WHAT TO DO.
Exact reproduction required: the lines below from the line with "C1: 10uF (NET10, NET15) -> none" to the line with "S1: switch (NET33, NET39) -> none", both ends included, and no others.

(Revision comparison data)
↓↓↓
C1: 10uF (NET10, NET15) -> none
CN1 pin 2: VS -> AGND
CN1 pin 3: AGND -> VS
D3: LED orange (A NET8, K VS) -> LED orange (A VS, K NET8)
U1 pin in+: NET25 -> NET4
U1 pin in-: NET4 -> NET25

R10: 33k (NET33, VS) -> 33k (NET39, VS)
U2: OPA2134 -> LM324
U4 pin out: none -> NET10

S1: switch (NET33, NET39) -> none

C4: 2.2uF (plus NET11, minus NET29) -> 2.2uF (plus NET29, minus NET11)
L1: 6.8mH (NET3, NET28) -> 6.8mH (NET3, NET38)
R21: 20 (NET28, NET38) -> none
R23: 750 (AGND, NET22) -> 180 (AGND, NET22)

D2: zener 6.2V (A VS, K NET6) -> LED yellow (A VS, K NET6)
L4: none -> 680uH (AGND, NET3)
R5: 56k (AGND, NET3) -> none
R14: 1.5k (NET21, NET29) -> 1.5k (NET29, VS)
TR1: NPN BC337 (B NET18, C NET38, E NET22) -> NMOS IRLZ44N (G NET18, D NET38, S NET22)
↑↑↑
↓↓↓
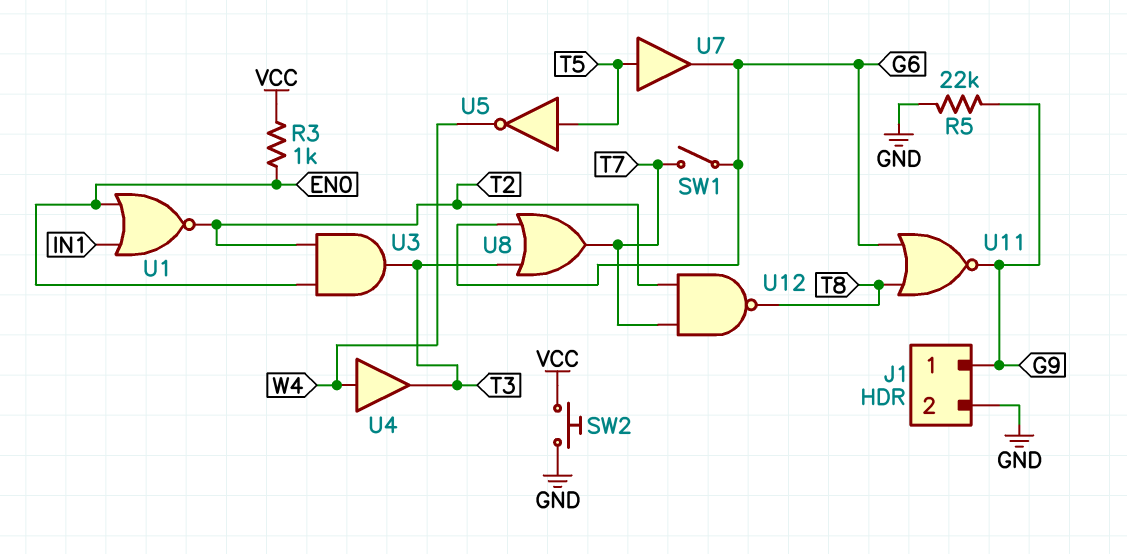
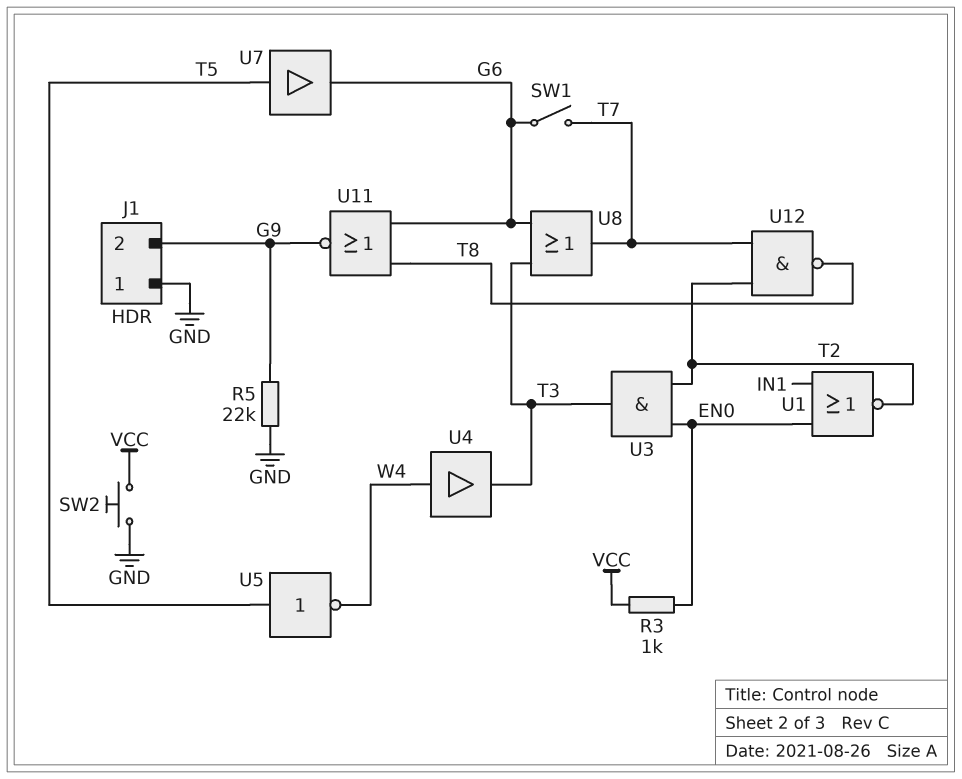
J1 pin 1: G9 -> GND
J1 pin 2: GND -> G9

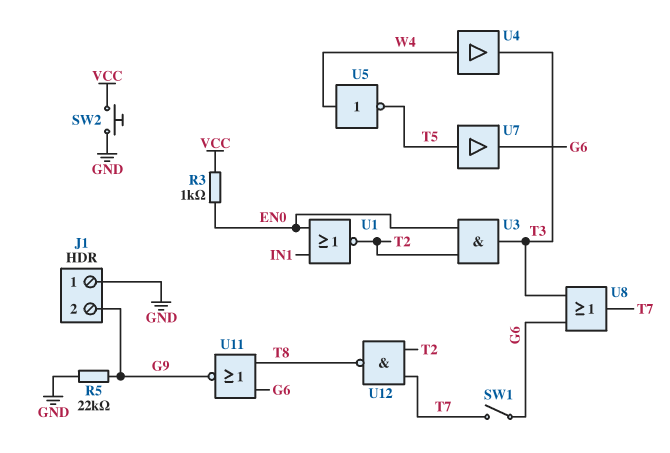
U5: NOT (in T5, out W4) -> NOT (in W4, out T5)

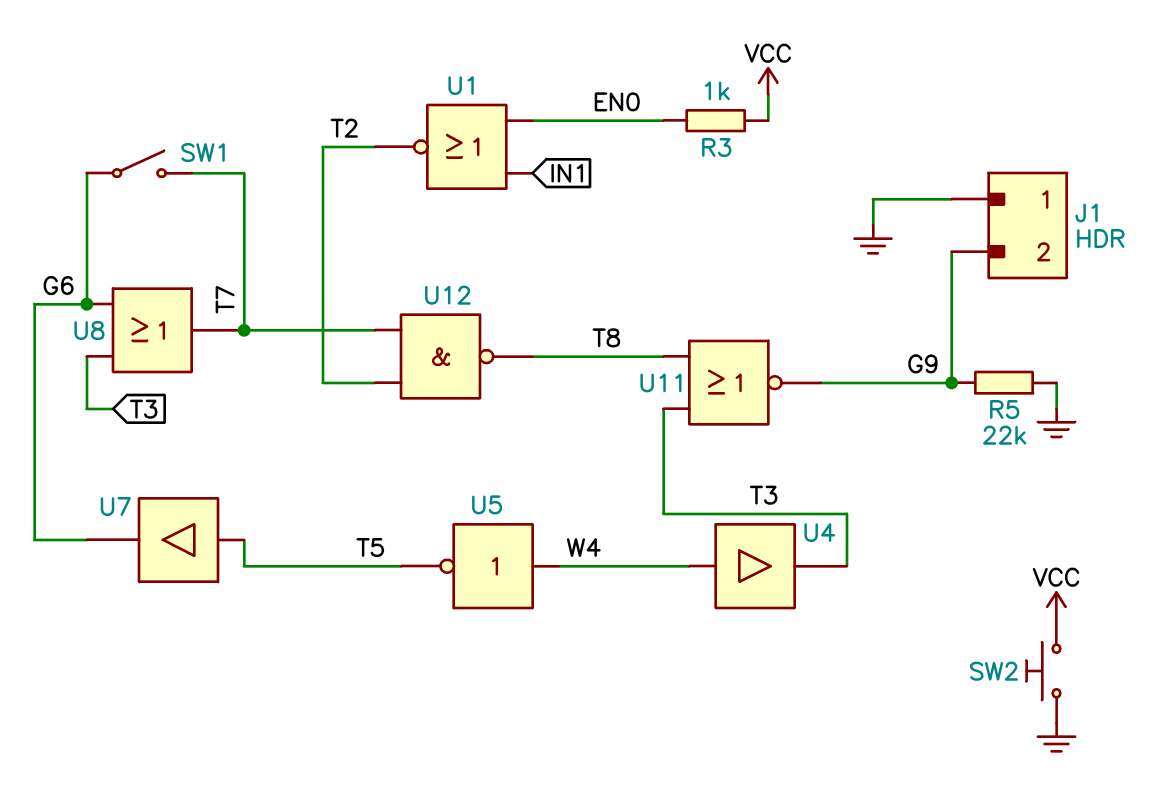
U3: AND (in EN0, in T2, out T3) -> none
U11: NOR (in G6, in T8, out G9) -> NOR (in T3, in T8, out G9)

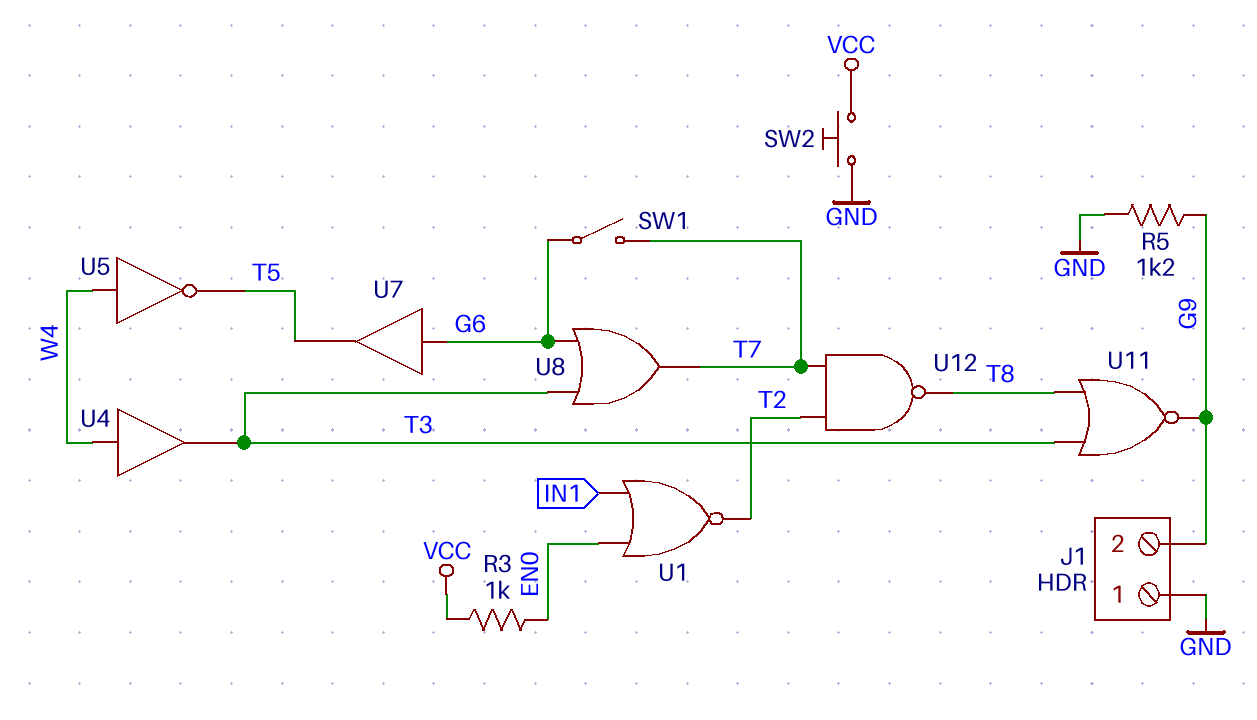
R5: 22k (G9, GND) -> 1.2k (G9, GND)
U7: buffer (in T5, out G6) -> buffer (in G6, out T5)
↑↑↑
↓↓↓
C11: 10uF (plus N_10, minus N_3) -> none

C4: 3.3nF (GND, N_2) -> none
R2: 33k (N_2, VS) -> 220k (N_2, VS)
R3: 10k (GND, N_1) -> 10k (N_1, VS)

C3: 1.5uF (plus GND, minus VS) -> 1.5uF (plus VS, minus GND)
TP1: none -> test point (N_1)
↑↑↑
YOUR RESPONSE.
C1: 10uF (NET10, NET15) -> none
CN1 pin 2: VS -> AGND
CN1 pin 3: AGND -> VS
D3: LED orange (A NET8, K VS) -> LED orange (A VS, K NET8)
U1 pin in+: NET25 -> NET4
U1 pin in-: NET4 -> NET25

R10: 33k (NET33, VS) -> 33k (NET39, VS)
U2: OPA2134 -> LM324
U4 pin out: none -> NET10

S1: switch (NET33, NET39) -> none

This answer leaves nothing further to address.